(Problem details) Write every entry out again with no changes, and leave the images behind.

Scene change data:
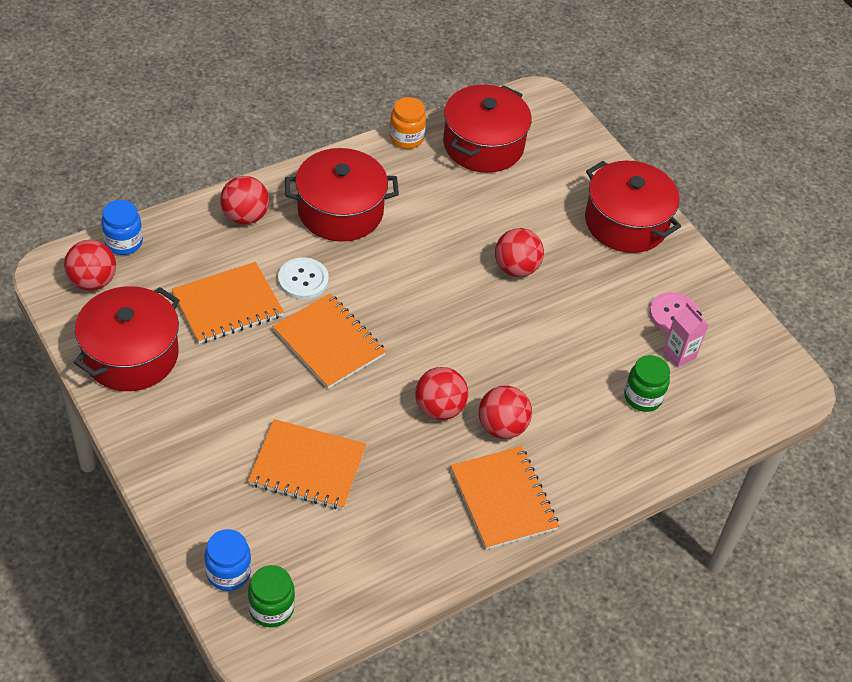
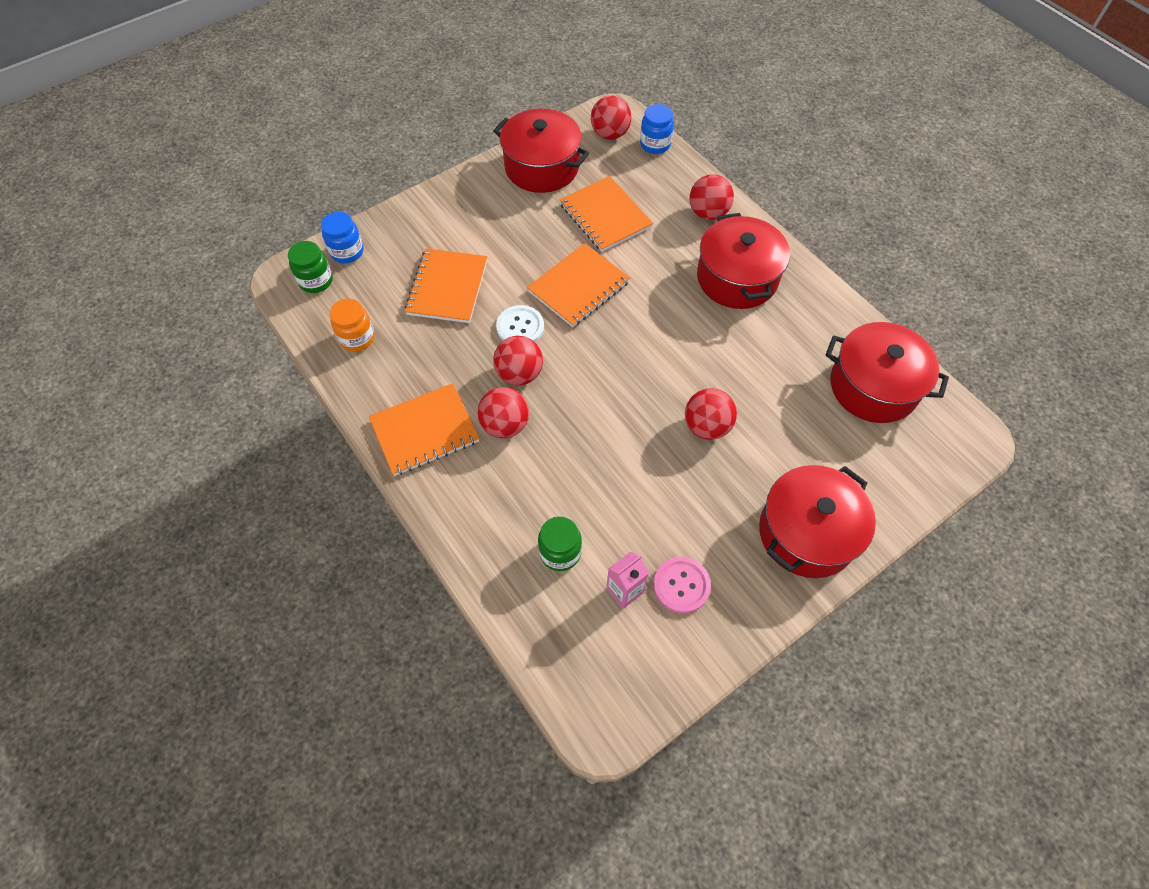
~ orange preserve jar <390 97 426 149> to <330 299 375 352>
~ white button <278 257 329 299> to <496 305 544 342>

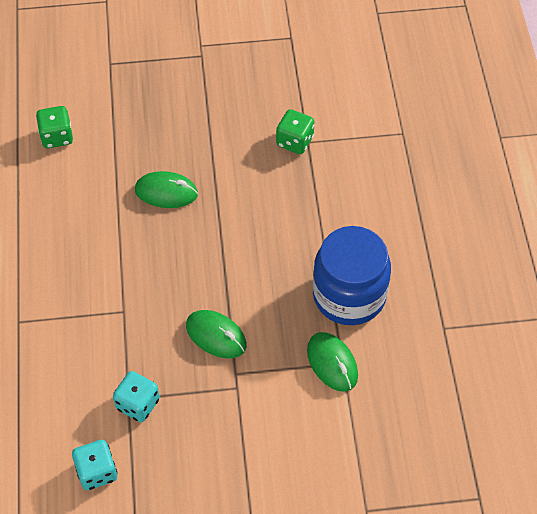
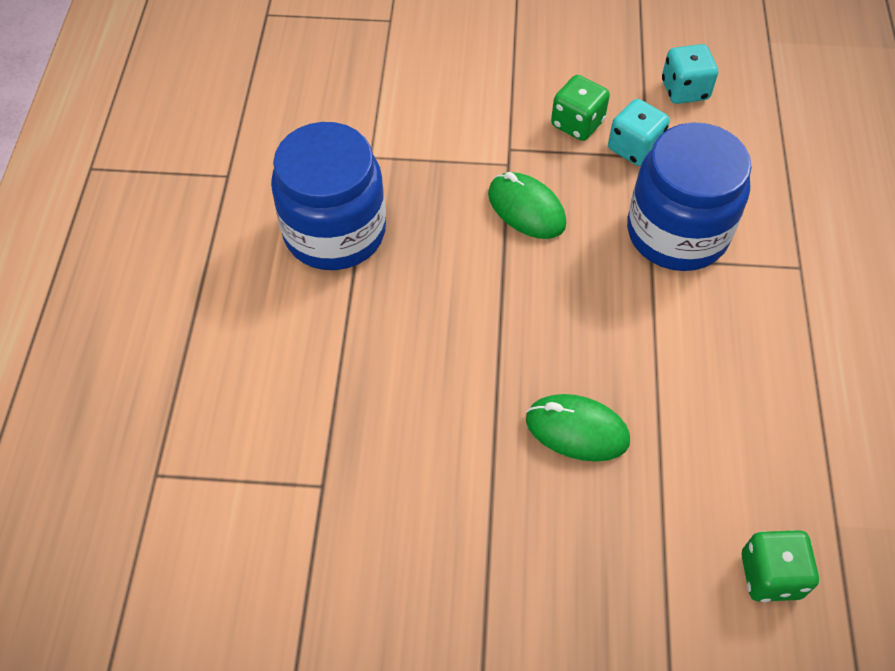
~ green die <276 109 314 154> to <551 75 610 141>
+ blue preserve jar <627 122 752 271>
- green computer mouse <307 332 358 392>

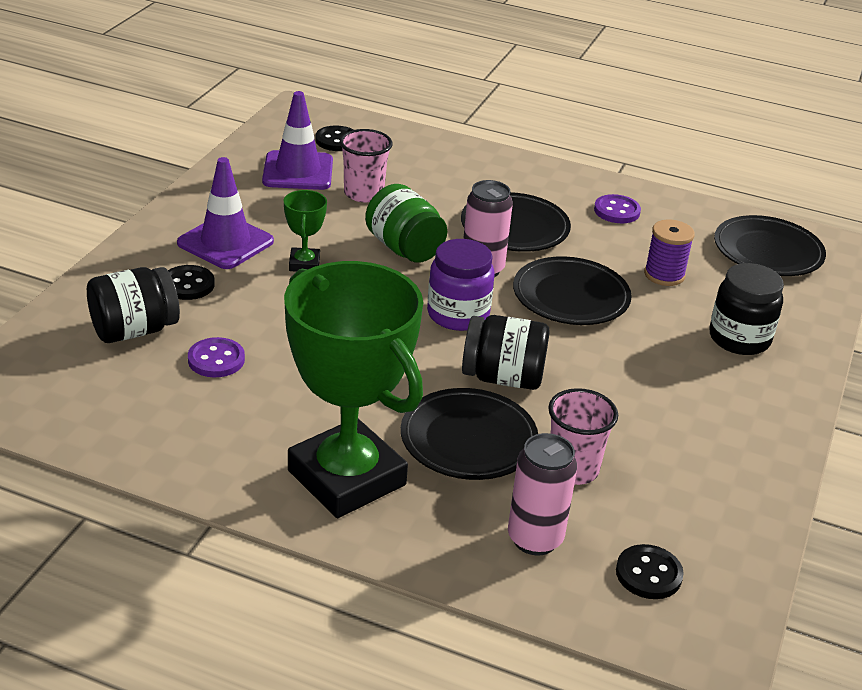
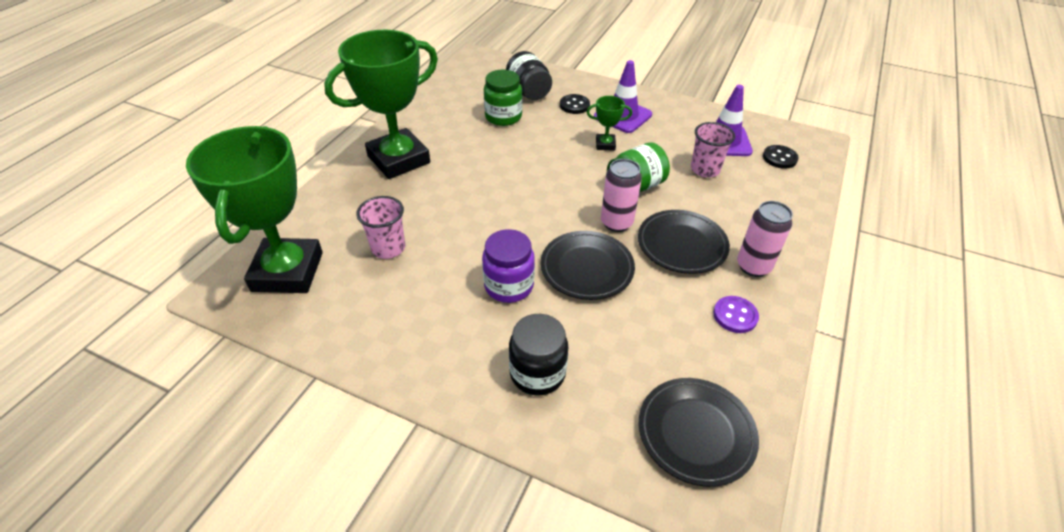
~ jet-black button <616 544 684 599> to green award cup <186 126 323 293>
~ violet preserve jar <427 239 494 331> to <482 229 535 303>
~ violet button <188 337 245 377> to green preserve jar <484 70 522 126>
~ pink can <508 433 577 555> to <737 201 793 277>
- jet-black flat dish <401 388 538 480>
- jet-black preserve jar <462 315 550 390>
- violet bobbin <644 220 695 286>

(Problem solution)
~ orange preserve jar <390 97 426 149> to <330 299 375 352>
~ white button <278 257 329 299> to <496 305 544 342>

~ green die <276 109 314 154> to <551 75 610 141>
+ blue preserve jar <627 122 752 271>
- green computer mouse <307 332 358 392>

~ jet-black button <616 544 684 599> to green award cup <186 126 323 293>
~ violet preserve jar <427 239 494 331> to <482 229 535 303>
~ violet button <188 337 245 377> to green preserve jar <484 70 522 126>
~ pink can <508 433 577 555> to <737 201 793 277>
- jet-black flat dish <401 388 538 480>
- jet-black preserve jar <462 315 550 390>
- violet bobbin <644 220 695 286>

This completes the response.